### GOAL OF THE EXERCISE:
Work out how many lines of the records hold the string "hammer", and reply with that number alone.
Start of AVAILABLE DATA
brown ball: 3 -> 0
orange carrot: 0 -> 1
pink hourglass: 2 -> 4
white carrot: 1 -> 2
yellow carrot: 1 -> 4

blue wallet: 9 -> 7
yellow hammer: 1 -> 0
End of AVAILABLE DATA
Start of AVAILABLE DATA
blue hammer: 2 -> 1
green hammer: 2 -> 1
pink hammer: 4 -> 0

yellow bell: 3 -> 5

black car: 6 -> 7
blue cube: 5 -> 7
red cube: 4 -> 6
End of AVAILABLE DATA
### EXERCISE RESULT:
4